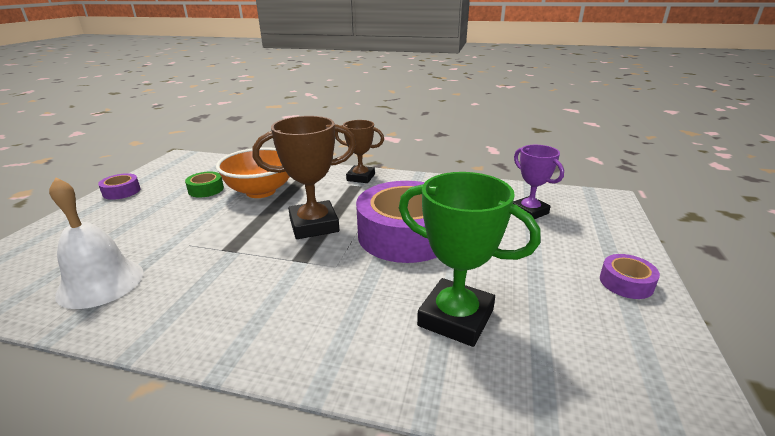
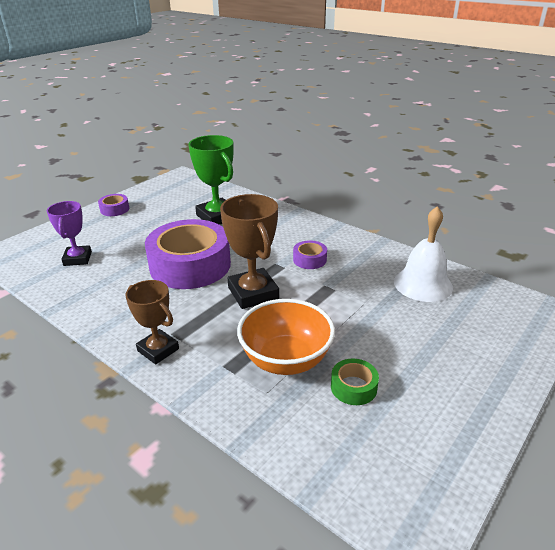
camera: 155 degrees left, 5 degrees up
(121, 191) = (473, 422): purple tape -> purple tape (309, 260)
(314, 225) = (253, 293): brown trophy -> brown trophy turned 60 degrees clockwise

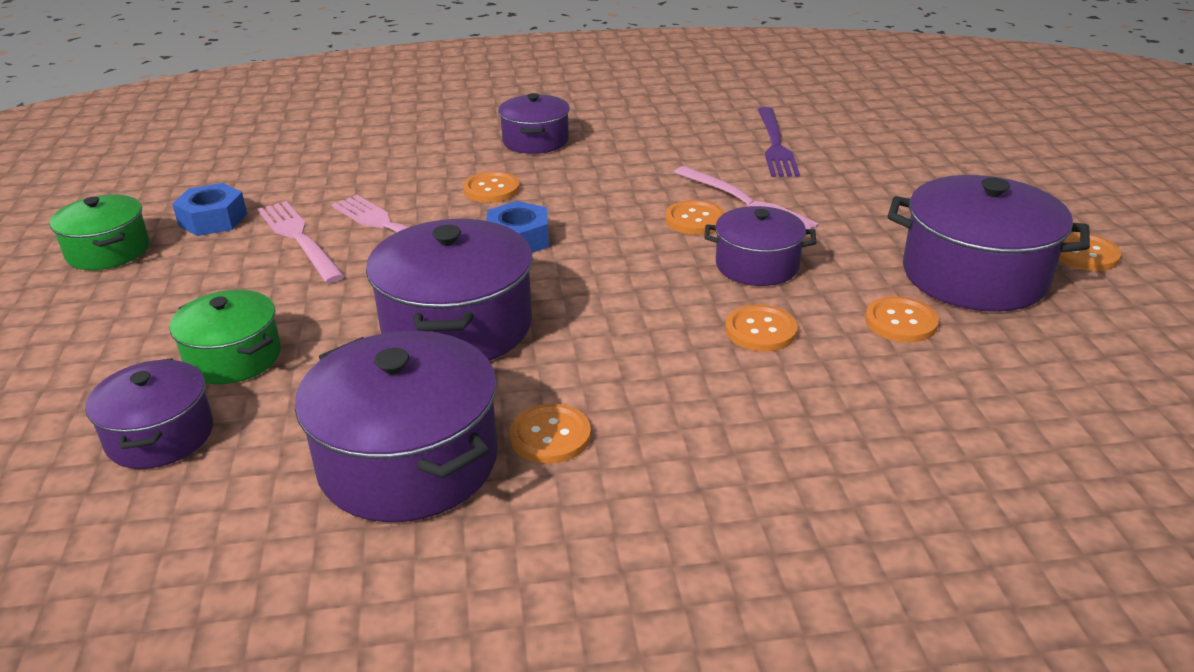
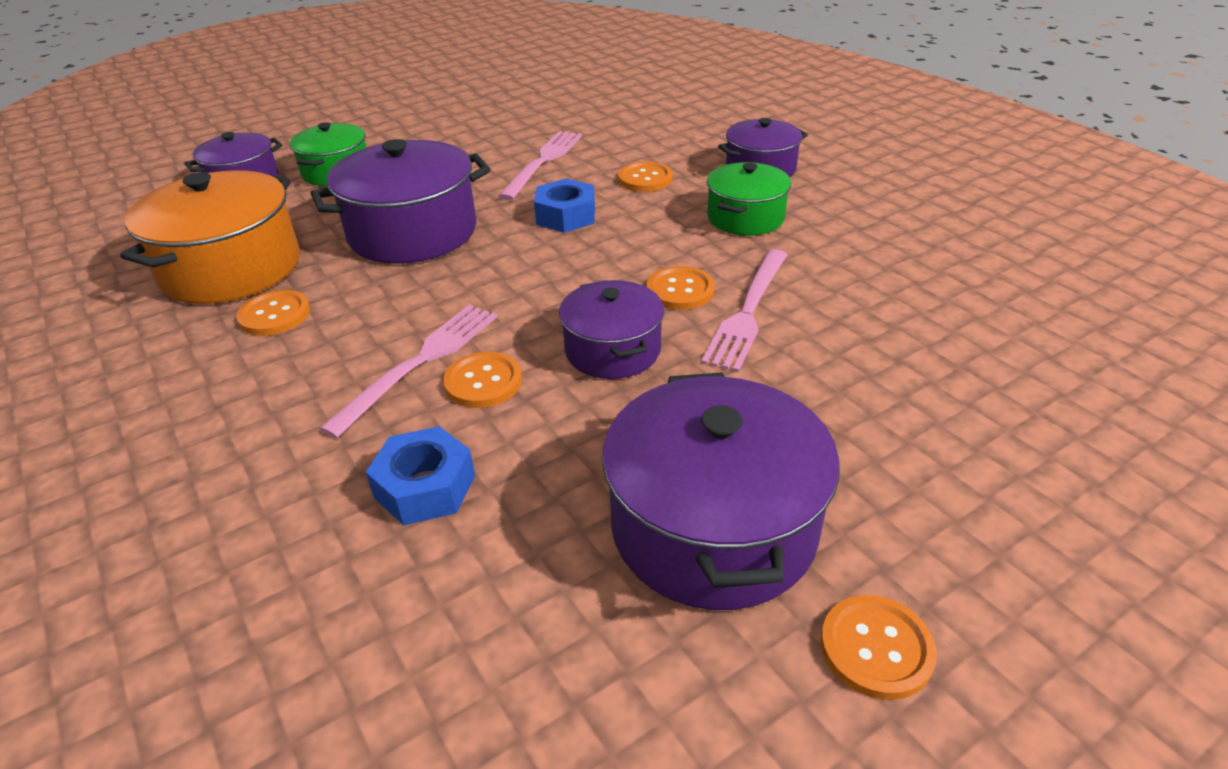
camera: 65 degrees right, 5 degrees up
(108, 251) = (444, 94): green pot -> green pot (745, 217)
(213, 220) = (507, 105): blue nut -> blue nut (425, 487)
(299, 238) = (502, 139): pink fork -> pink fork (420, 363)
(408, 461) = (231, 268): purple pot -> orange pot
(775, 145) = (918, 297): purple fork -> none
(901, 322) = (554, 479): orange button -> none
****
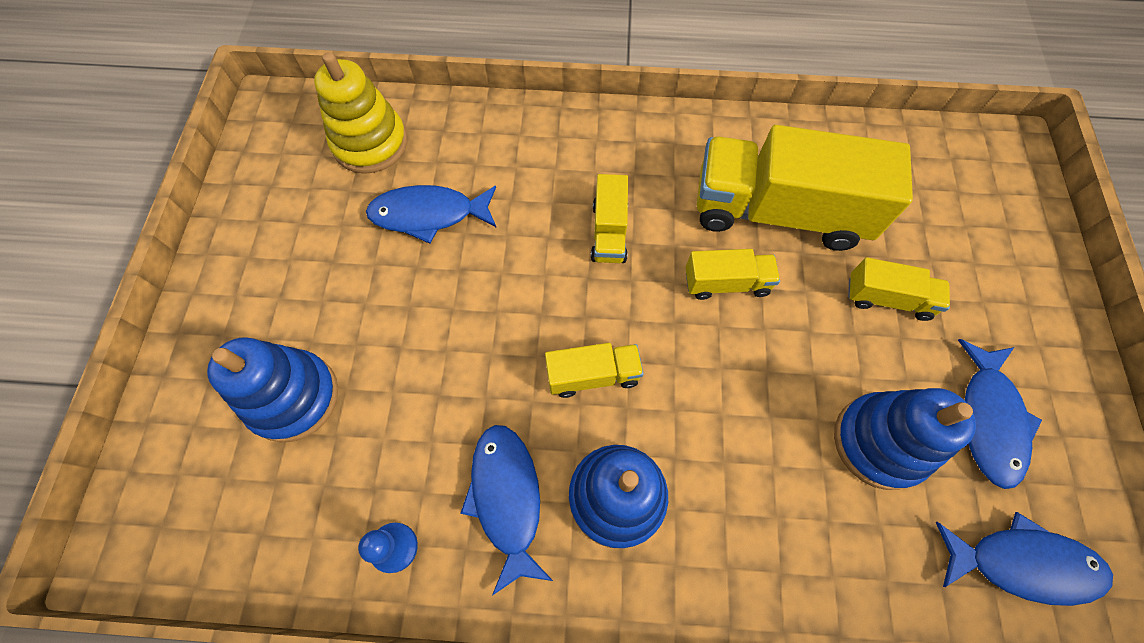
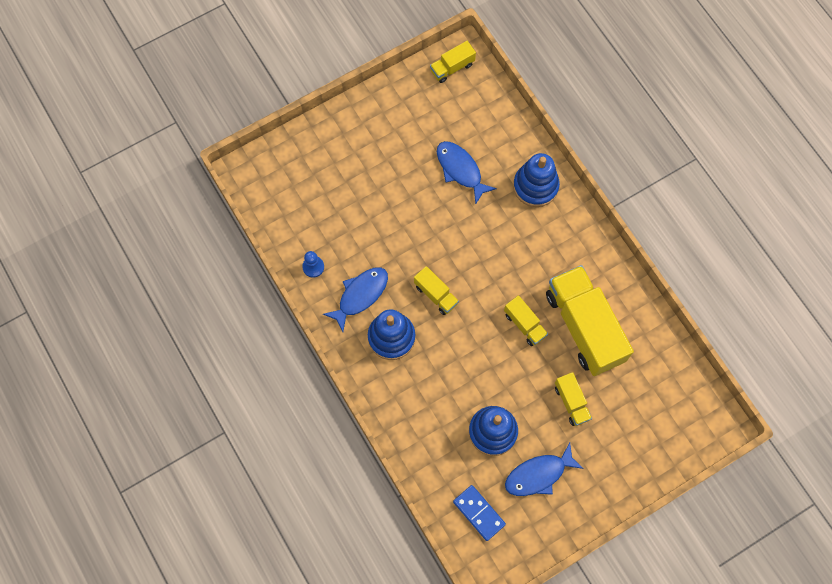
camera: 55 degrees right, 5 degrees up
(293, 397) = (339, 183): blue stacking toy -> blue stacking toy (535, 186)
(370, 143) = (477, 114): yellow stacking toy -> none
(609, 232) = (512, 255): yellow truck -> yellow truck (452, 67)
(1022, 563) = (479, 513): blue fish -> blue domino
****
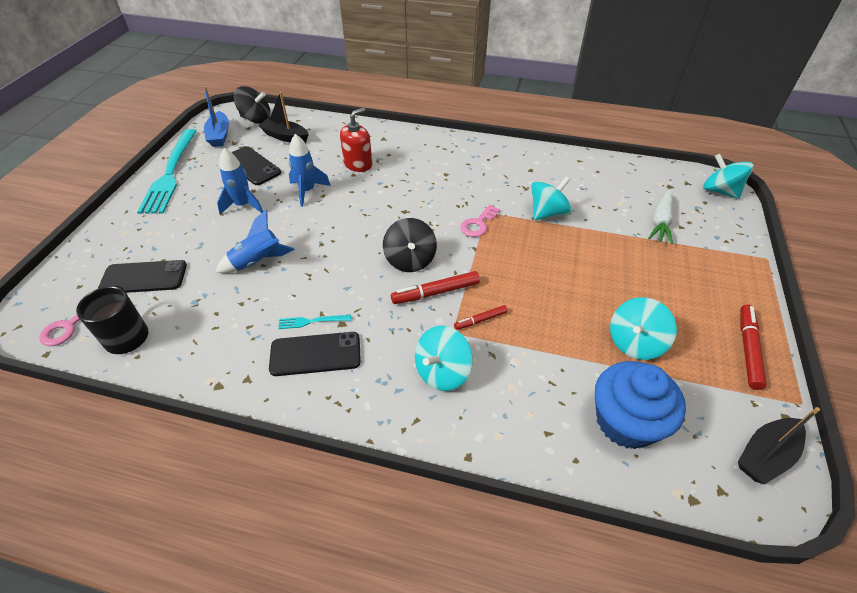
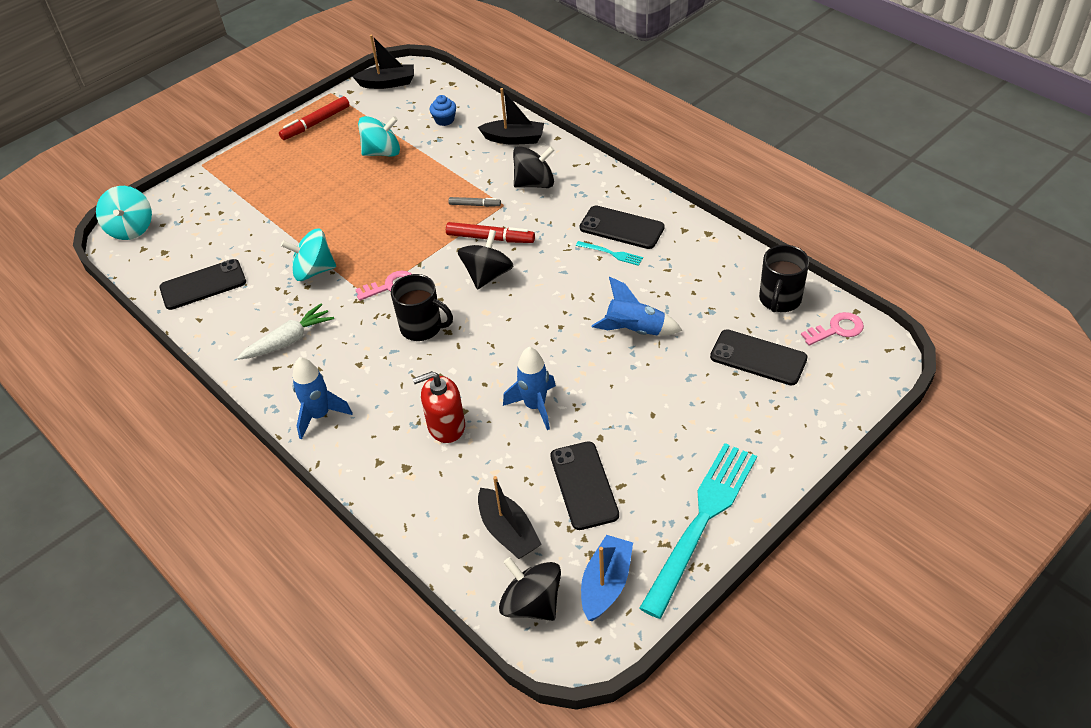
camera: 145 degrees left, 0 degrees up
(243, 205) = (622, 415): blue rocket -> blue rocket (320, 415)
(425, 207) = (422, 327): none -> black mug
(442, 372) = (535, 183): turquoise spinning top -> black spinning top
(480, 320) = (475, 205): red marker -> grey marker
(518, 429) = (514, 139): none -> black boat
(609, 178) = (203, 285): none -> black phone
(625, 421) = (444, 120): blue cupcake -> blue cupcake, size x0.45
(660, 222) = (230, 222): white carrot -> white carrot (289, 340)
****
== Work to complete ==
Set down only the lines above that fall between the line holding "(775, 145) = (918, 297): purple fork -> none" and the line holding "(901, 322) = (554, 479): orange", inclusive, keeping each exact.

== Exercise result ==
(775, 145) = (918, 297): purple fork -> none
(901, 322) = (554, 479): orange button -> none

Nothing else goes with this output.